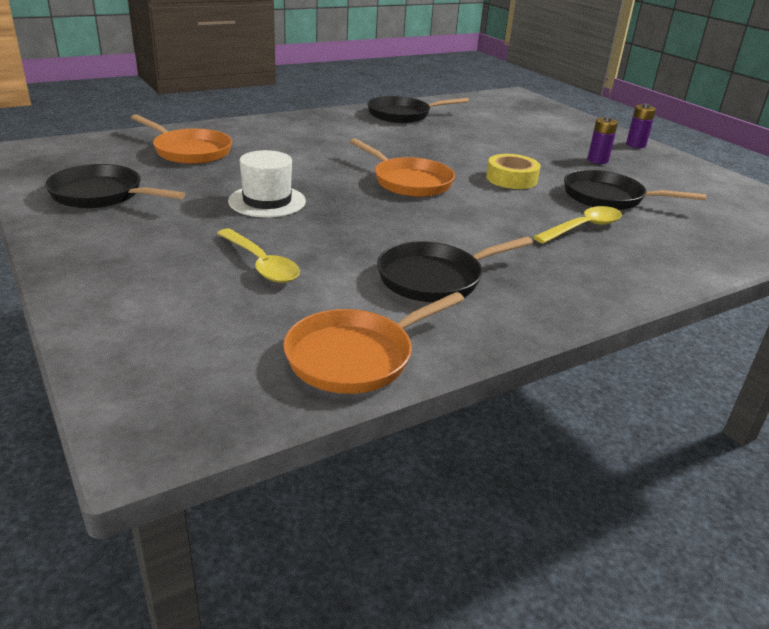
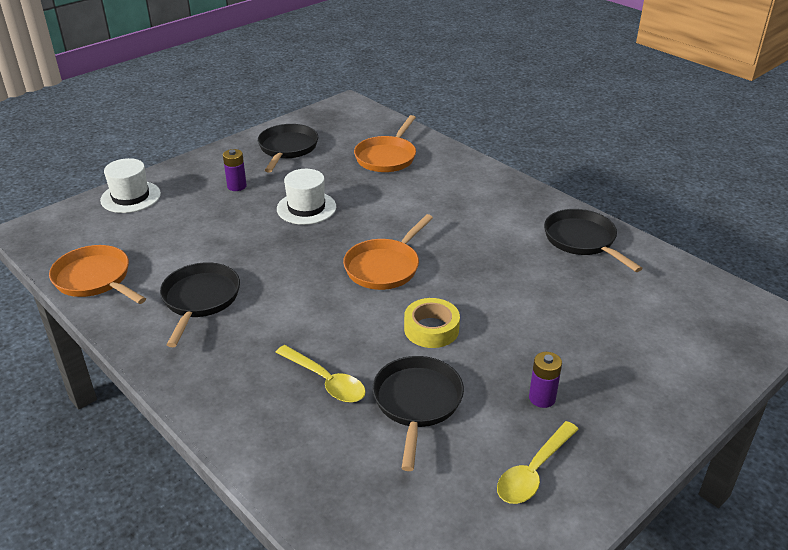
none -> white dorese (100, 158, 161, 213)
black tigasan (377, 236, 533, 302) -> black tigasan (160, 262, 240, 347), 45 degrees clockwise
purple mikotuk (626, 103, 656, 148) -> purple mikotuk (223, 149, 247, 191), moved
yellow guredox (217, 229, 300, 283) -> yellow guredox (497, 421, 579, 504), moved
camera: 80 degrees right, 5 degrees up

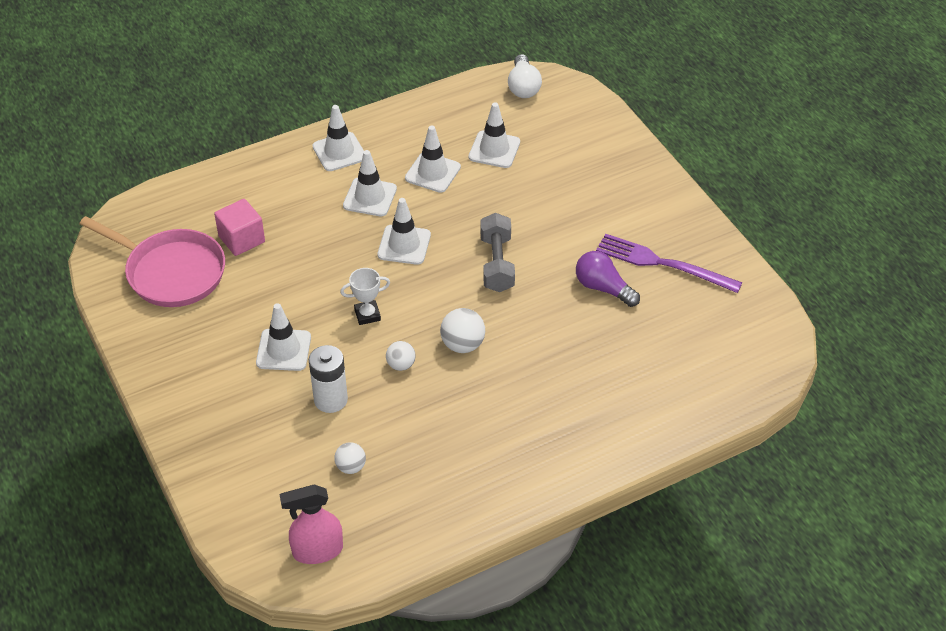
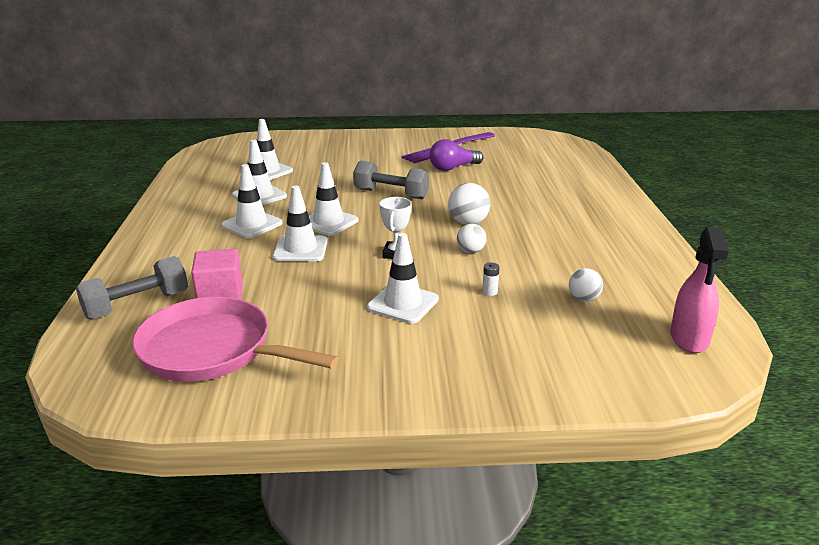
none -> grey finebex (76, 256, 188, 320)
pink tigasan (80, 216, 225, 307) -> pink tigasan (132, 297, 339, 382), 120 degrees counterclockwise
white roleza (312, 105, 364, 171) -> white roleza (272, 186, 328, 262), moved
white mikotuk (309, 345, 348, 413) -> white mikotuk (482, 262, 500, 296), x0.42
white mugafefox (508, 54, 542, 98) -> none
camera: 65 degrees left, 20 degrees down

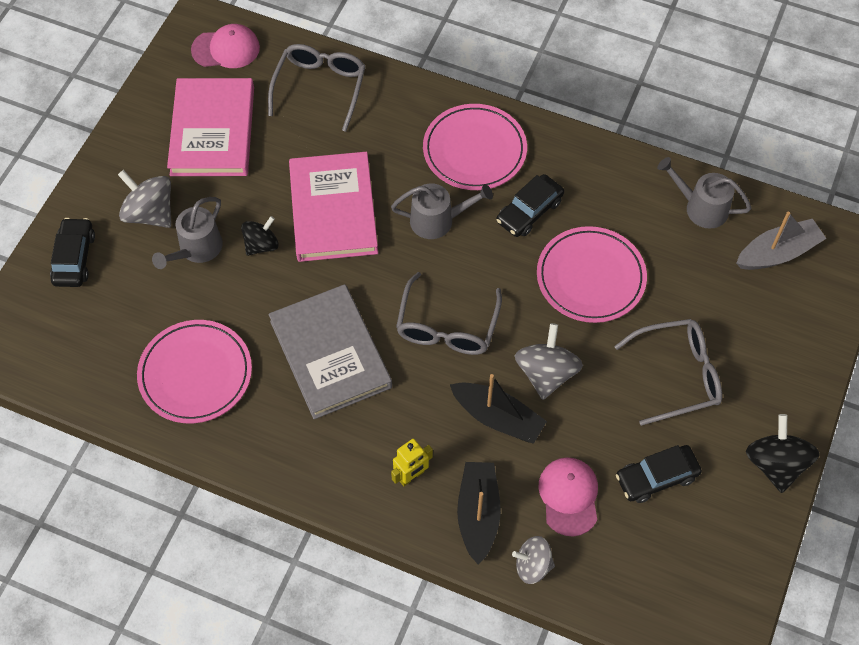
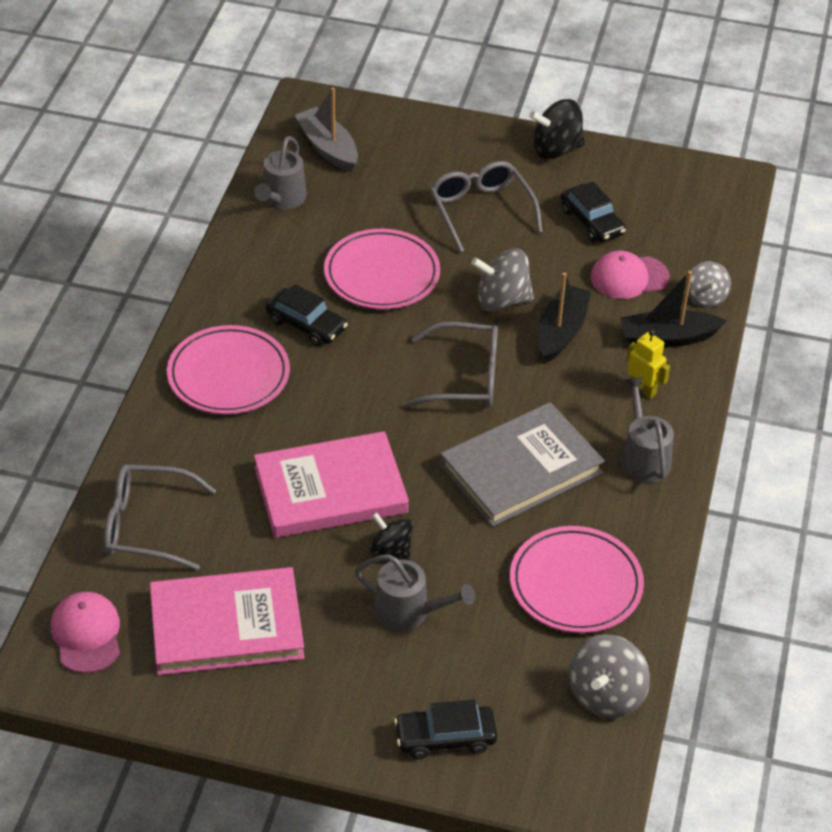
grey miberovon (118, 170, 171, 228) -> grey miberovon (569, 634, 650, 718), moved
grey zibeve (391, 183, 493, 239) -> grey zibeve (621, 377, 674, 483), moved
camera: 100 degrees left, 15 degrees down

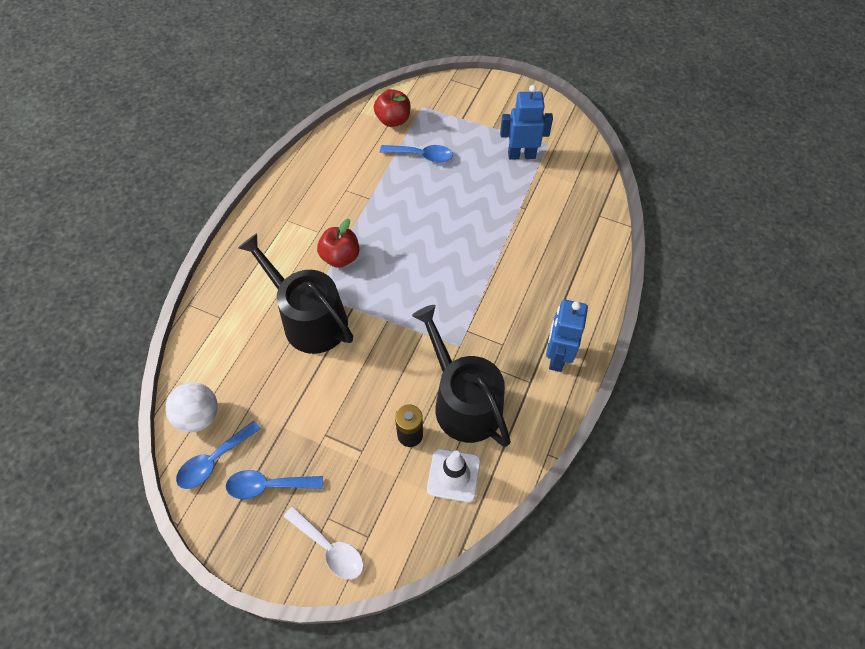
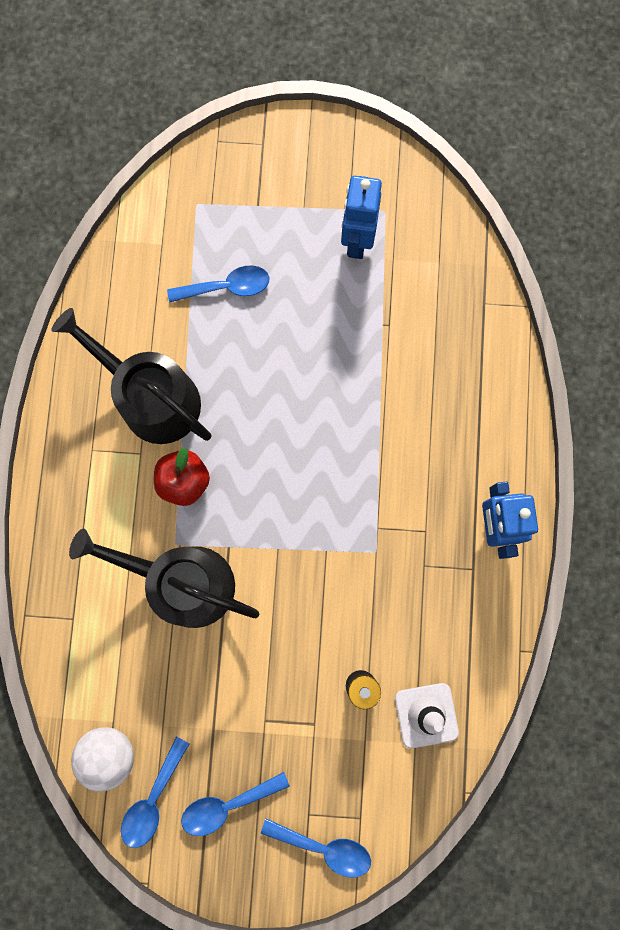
black zibeve (412, 305, 511, 447) -> black zibeve (51, 308, 211, 444), moved
white guredox (284, 506, 364, 580) -> blue guredox (261, 818, 371, 878)
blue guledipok (500, 85, 553, 159) -> blue guledipok (341, 176, 382, 259), 60 degrees counterclockwise
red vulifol (374, 89, 410, 127) -> none
camera: 20 degrees left, 20 degrees up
-----
Directions for this task – The line with "white guredox (284, 506, 364, 580)" marks the end: restate word for word every line from the top of the data through that one, omitting pictures.

Result for this task –
none -> white dorese (100, 158, 161, 213)
black tigasan (377, 236, 533, 302) -> black tigasan (160, 262, 240, 347), 45 degrees clockwise
purple mikotuk (626, 103, 656, 148) -> purple mikotuk (223, 149, 247, 191), moved
yellow guredox (217, 229, 300, 283) -> yellow guredox (497, 421, 579, 504), moved
camera: 80 degrees right, 5 degrees up

none -> grey finebex (76, 256, 188, 320)
pink tigasan (80, 216, 225, 307) -> pink tigasan (132, 297, 339, 382), 120 degrees counterclockwise
white roleza (312, 105, 364, 171) -> white roleza (272, 186, 328, 262), moved
white mikotuk (309, 345, 348, 413) -> white mikotuk (482, 262, 500, 296), x0.42
white mugafefox (508, 54, 542, 98) -> none
camera: 65 degrees left, 20 degrees down

grey miberovon (118, 170, 171, 228) -> grey miberovon (569, 634, 650, 718), moved
grey zibeve (391, 183, 493, 239) -> grey zibeve (621, 377, 674, 483), moved
camera: 100 degrees left, 15 degrees down

black zibeve (412, 305, 511, 447) -> black zibeve (51, 308, 211, 444), moved
white guredox (284, 506, 364, 580) -> blue guredox (261, 818, 371, 878)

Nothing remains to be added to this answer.